Object state change records:
= = = = =
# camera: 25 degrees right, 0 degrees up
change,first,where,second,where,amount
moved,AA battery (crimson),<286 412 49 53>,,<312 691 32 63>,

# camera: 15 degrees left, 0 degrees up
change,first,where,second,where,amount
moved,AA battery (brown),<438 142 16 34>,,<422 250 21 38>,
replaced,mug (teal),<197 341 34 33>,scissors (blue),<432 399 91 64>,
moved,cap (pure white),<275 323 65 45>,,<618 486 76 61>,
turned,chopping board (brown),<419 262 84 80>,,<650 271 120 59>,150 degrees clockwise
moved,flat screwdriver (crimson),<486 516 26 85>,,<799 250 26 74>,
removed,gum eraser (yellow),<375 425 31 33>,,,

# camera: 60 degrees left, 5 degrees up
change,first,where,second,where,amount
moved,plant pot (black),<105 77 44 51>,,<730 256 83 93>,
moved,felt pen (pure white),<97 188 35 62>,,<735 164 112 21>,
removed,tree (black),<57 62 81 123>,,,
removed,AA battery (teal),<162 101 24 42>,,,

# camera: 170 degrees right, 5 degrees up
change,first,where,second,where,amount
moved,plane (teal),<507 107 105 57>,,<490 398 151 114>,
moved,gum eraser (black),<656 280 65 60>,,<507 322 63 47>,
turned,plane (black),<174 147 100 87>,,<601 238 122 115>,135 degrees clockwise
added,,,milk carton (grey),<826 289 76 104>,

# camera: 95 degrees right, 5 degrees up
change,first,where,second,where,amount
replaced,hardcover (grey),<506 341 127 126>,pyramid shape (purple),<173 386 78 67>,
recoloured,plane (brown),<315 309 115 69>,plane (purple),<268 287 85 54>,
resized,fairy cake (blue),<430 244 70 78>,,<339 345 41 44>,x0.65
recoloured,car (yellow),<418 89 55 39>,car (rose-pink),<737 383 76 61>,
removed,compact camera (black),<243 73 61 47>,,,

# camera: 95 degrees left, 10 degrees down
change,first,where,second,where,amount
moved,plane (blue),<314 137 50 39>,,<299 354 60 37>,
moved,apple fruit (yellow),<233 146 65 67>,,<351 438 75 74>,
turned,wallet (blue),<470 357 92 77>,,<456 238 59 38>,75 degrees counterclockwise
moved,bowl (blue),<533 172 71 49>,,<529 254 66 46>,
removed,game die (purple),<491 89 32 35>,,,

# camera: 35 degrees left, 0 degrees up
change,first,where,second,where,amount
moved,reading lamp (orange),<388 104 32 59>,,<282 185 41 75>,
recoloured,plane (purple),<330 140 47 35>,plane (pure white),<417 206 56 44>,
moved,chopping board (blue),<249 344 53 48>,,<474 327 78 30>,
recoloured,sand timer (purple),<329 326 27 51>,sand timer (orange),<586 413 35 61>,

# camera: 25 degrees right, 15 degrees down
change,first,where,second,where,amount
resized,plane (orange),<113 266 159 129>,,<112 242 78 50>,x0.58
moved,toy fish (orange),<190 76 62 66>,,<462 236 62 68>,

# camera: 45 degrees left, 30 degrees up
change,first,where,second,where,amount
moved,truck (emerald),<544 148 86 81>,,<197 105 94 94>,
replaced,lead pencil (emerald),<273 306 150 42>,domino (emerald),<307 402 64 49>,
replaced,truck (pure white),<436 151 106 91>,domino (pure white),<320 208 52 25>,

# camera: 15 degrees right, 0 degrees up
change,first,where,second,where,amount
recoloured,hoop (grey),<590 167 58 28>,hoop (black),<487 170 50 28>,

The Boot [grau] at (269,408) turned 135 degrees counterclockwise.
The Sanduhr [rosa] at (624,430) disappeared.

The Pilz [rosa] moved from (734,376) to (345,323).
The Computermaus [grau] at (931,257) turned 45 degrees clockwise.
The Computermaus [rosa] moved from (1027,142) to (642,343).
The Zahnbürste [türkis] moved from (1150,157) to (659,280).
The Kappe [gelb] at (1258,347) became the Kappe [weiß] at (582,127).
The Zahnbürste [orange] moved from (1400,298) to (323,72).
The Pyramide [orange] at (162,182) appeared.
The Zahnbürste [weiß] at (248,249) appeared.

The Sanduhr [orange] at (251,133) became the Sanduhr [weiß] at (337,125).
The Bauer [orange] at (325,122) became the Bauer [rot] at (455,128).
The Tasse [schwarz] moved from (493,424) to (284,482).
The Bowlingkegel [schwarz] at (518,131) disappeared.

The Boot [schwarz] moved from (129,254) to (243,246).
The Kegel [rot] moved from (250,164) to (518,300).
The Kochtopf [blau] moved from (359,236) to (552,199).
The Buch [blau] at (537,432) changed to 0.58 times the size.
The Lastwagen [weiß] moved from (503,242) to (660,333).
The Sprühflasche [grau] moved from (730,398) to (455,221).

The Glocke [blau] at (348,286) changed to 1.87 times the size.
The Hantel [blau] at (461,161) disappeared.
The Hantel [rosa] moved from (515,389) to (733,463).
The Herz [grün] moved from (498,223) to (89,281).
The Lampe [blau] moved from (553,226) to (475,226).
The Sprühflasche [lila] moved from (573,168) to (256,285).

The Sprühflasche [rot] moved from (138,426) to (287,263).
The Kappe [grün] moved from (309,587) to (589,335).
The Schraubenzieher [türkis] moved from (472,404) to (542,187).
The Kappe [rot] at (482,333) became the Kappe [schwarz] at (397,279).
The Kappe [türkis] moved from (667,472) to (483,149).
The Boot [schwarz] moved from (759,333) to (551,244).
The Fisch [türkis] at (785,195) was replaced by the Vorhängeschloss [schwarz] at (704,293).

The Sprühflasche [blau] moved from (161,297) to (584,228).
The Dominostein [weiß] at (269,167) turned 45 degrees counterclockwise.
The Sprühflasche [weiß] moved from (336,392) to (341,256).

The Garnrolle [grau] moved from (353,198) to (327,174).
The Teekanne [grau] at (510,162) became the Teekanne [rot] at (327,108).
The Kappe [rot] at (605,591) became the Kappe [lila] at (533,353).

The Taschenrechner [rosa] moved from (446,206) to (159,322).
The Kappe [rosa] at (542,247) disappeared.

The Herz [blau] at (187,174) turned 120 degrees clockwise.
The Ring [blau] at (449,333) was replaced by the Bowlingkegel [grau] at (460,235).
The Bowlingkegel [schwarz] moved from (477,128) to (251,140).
= = = = =
Work item
Your answer must consist solely of the lines above between the line holding "The Sprühflasche [grau]" and the line holding "The Garnrolle [grau]", inclusive, copied exactly.

Solution
The Sprühflasche [grau] moved from (730,398) to (455,221).

The Glocke [blau] at (348,286) changed to 1.87 times the size.
The Hantel [blau] at (461,161) disappeared.
The Hantel [rosa] moved from (515,389) to (733,463).
The Herz [grün] moved from (498,223) to (89,281).
The Lampe [blau] moved from (553,226) to (475,226).
The Sprühflasche [lila] moved from (573,168) to (256,285).

The Sprühflasche [rot] moved from (138,426) to (287,263).
The Kappe [grün] moved from (309,587) to (589,335).
The Schraubenzieher [türkis] moved from (472,404) to (542,187).
The Kappe [rot] at (482,333) became the Kappe [schwarz] at (397,279).
The Kappe [türkis] moved from (667,472) to (483,149).
The Boot [schwarz] moved from (759,333) to (551,244).
The Fisch [türkis] at (785,195) was replaced by the Vorhängeschloss [schwarz] at (704,293).

The Sprühflasche [blau] moved from (161,297) to (584,228).
The Dominostein [weiß] at (269,167) turned 45 degrees counterclockwise.
The Sprühflasche [weiß] moved from (336,392) to (341,256).

The Garnrolle [grau] moved from (353,198) to (327,174).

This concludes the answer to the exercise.